____ LISTED RECORDS

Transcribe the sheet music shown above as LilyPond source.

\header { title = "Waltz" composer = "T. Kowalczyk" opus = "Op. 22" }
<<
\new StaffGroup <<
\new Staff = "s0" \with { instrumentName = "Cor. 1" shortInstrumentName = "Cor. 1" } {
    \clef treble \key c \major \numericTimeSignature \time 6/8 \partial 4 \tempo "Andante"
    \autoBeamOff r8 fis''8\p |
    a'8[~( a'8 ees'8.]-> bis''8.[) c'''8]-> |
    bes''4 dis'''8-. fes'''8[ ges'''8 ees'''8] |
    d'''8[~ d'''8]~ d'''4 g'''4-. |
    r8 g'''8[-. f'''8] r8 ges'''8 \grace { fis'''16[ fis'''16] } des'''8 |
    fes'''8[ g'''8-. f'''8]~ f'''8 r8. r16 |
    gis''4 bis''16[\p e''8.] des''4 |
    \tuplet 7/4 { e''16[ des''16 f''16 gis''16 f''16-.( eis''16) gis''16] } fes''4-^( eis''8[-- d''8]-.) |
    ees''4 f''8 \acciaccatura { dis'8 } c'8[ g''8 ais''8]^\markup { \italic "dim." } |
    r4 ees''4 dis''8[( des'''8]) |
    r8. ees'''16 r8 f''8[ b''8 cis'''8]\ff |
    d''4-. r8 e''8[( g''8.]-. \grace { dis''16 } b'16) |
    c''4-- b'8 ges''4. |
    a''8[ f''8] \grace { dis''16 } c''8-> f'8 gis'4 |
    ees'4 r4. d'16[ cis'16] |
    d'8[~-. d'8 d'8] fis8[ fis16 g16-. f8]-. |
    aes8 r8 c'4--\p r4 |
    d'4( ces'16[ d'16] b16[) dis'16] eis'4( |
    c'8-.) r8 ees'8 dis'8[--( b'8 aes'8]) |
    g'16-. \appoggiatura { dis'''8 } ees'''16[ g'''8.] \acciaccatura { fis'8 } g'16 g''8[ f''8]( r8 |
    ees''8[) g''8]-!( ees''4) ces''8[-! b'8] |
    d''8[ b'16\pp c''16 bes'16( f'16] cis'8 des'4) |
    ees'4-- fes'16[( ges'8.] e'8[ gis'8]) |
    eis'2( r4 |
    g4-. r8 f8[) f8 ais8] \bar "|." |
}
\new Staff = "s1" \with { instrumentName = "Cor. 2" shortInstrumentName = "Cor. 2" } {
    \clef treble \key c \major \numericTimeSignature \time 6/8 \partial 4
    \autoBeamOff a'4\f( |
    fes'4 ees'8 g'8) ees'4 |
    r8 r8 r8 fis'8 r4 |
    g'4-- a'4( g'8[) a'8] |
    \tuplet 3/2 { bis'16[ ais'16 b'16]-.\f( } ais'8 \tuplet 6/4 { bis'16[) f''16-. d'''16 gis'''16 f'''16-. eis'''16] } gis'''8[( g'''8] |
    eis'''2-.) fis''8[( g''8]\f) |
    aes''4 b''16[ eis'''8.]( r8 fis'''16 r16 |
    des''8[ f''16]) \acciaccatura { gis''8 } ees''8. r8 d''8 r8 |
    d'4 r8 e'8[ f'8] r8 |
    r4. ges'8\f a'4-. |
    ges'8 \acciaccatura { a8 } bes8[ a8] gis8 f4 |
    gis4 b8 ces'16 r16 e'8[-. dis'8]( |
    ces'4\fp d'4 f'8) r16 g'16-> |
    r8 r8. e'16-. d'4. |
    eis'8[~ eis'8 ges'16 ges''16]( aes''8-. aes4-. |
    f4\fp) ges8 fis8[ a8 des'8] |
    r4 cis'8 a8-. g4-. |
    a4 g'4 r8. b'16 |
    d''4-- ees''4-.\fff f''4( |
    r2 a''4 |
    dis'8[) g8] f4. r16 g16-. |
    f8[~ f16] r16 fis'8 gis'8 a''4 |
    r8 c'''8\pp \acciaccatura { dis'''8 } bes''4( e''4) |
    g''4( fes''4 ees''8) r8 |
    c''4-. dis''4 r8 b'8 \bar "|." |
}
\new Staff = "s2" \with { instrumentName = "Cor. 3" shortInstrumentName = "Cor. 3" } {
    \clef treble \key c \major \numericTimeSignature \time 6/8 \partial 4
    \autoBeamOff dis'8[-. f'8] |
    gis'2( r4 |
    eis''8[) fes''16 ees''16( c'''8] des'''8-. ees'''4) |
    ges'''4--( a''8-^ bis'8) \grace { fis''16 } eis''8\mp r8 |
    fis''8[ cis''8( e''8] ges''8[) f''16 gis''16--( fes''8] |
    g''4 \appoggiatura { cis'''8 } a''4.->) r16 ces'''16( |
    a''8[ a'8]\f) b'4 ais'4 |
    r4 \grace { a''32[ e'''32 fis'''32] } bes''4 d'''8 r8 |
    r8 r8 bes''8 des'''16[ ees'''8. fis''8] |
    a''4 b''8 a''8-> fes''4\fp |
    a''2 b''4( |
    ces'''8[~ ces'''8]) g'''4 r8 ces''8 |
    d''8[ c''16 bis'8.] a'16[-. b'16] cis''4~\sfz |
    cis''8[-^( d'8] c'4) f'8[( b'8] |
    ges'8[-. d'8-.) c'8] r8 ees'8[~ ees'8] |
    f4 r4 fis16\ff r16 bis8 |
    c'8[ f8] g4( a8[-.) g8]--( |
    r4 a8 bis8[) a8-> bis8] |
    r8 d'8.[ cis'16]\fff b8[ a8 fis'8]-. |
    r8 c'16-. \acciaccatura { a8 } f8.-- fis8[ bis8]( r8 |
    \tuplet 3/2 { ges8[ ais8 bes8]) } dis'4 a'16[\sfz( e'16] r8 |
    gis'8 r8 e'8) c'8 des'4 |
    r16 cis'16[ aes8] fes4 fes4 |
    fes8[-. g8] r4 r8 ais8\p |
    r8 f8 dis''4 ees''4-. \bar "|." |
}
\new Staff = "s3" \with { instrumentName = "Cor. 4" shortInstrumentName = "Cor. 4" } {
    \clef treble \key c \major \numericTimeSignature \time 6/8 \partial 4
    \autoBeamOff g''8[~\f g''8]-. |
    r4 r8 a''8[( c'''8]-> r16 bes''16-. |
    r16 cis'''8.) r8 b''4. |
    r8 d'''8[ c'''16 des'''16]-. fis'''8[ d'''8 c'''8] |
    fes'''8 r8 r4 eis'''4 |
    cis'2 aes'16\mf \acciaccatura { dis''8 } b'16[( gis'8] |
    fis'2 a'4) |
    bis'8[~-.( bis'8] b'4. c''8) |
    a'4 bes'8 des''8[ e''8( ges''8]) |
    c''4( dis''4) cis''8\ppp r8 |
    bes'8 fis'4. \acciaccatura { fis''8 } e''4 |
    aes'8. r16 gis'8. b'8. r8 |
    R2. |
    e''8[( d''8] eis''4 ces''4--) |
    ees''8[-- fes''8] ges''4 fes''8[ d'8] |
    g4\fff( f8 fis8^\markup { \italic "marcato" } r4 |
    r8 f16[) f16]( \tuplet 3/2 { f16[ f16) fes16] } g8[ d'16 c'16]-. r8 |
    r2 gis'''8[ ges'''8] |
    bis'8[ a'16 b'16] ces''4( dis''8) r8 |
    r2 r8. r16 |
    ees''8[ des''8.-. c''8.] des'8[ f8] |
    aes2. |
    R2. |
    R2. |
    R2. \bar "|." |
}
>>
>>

________

WRITTEN INSTRUCTION –
Filter the listing above down to the lines that contain the string "with", and reproduce each of those lines in full. Treat the match as case-sensitive.

SOLVED EXERCISE –
\new Staff = "s0" \with { instrumentName = "Cor. 1" shortInstrumentName = "Cor. 1" } {
\new Staff = "s1" \with { instrumentName = "Cor. 2" shortInstrumentName = "Cor. 2" } {
\new Staff = "s2" \with { instrumentName = "Cor. 3" shortInstrumentName = "Cor. 3" } {
\new Staff = "s3" \with { instrumentName = "Cor. 4" shortInstrumentName = "Cor. 4" } {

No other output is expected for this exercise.